- [What is being asked]: Copy out all lines of the records in which the word "none" appears.

(Data records)
◆ ◆ ◆ ◆ ◆
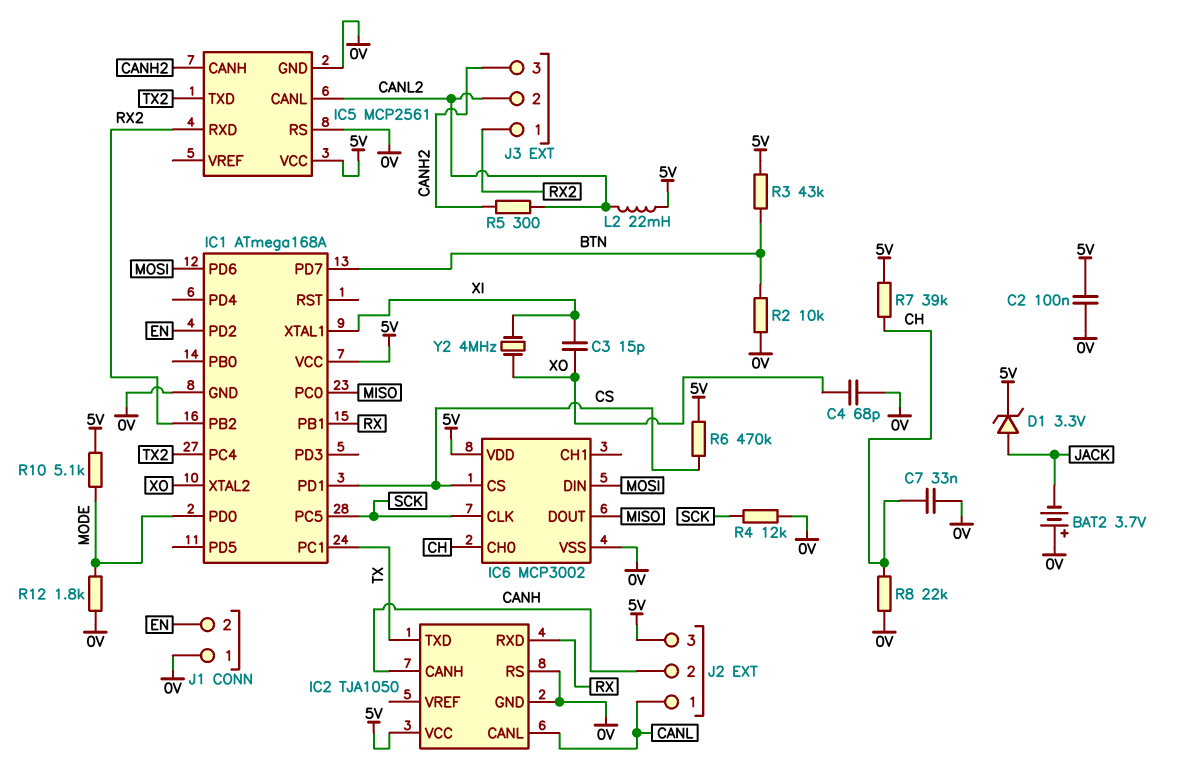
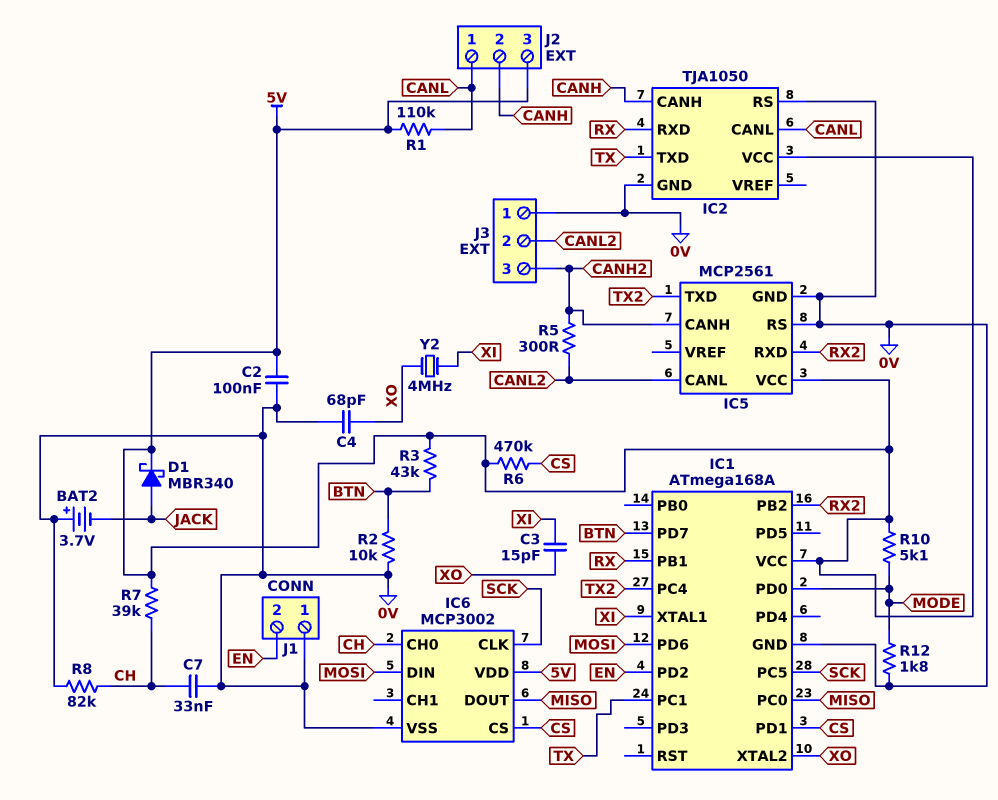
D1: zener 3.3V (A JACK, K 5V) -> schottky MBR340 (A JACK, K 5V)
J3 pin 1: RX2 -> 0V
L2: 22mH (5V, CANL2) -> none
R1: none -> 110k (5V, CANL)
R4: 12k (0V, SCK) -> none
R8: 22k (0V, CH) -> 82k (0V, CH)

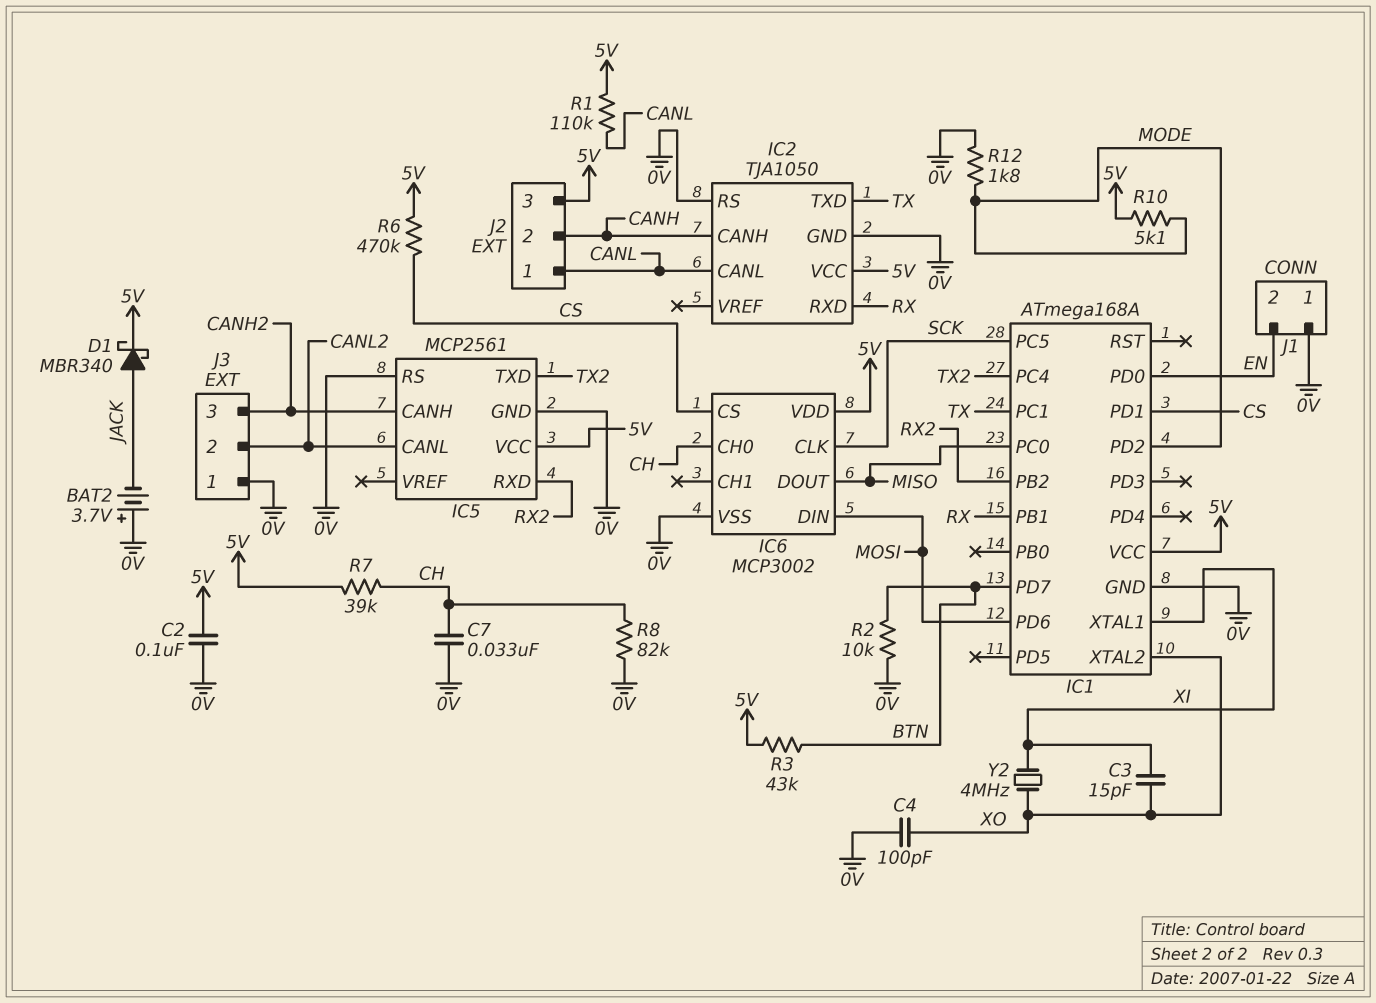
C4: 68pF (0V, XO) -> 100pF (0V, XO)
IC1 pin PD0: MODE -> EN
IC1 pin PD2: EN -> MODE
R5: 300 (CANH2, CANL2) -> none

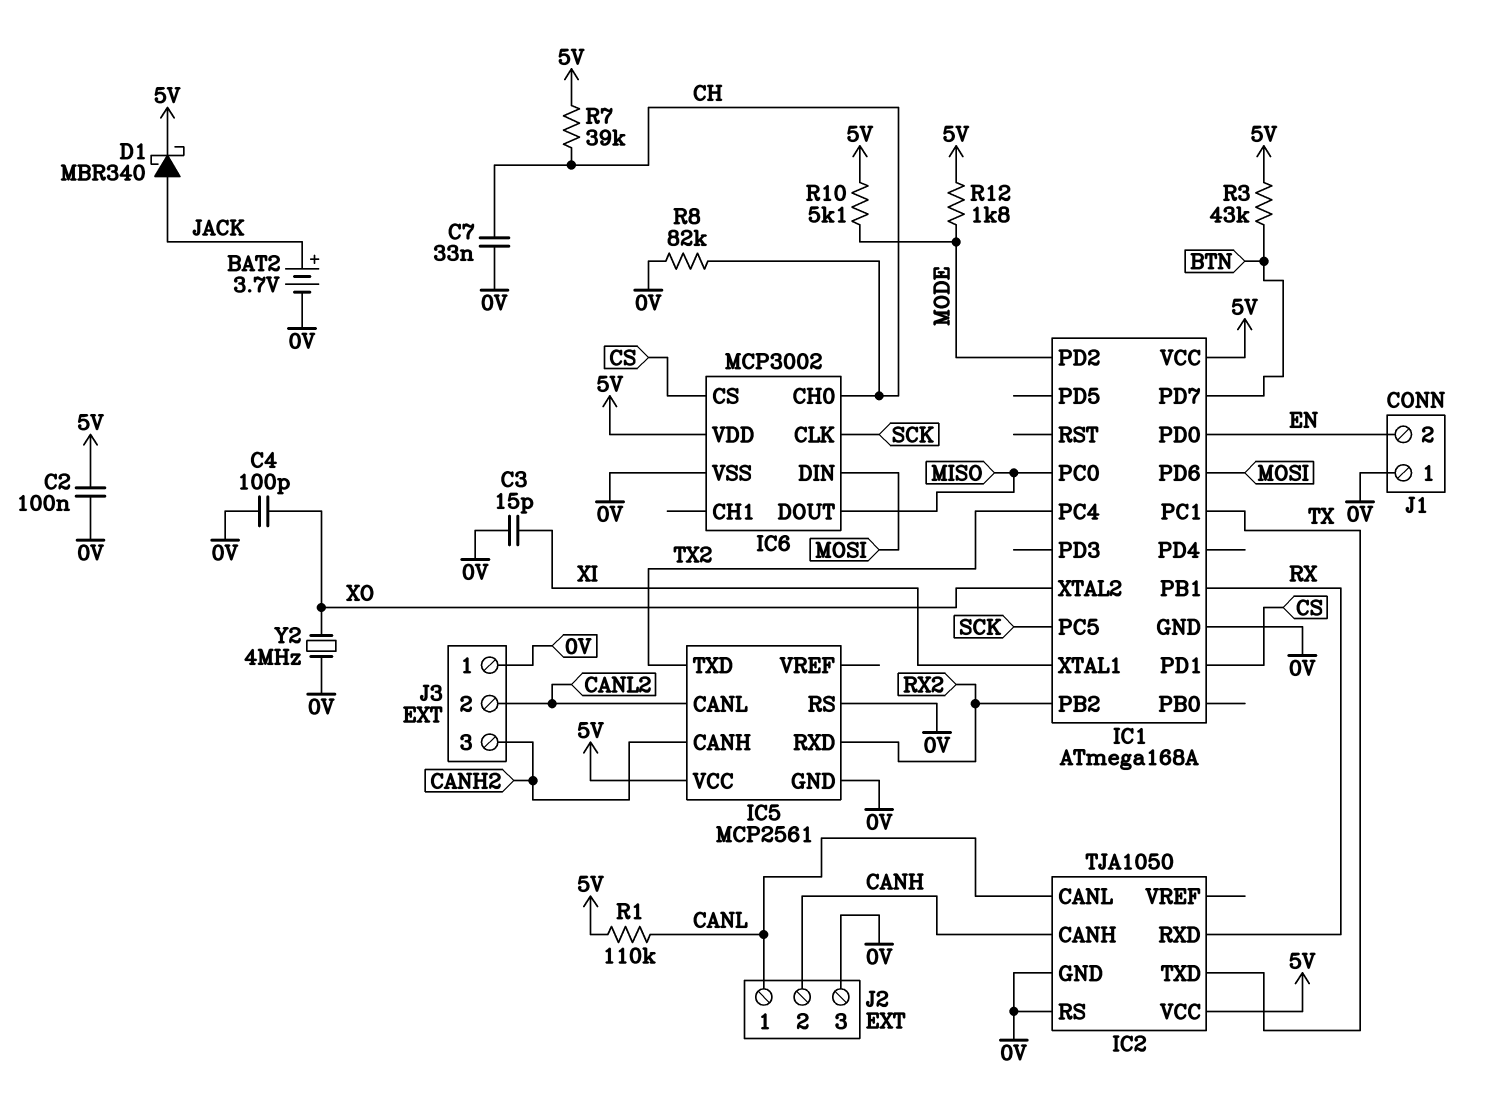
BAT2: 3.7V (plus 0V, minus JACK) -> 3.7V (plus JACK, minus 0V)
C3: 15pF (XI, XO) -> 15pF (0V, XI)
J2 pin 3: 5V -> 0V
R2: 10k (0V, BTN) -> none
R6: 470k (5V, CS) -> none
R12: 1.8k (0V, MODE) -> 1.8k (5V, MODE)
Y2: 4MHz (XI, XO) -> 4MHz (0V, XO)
◆ ◆ ◆ ◆ ◆
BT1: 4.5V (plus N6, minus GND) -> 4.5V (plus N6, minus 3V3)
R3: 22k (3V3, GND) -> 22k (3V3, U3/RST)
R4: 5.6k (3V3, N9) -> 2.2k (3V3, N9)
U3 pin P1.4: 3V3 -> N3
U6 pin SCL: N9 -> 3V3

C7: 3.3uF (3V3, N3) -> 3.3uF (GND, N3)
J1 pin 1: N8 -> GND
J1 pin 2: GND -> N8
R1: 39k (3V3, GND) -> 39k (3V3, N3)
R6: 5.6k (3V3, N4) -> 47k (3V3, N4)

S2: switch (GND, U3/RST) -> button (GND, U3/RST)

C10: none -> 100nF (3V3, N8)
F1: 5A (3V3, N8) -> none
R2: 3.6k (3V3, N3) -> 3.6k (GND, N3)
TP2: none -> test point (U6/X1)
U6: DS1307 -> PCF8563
◆ ◆ ◆ ◆ ◆
- [Solution]:
L2: 22mH (5V, CANL2) -> none
R1: none -> 110k (5V, CANL)
R4: 12k (0V, SCK) -> none
R5: 300 (CANH2, CANL2) -> none
R2: 10k (0V, BTN) -> none
R6: 470k (5V, CS) -> none
C10: none -> 100nF (3V3, N8)
F1: 5A (3V3, N8) -> none
TP2: none -> test point (U6/X1)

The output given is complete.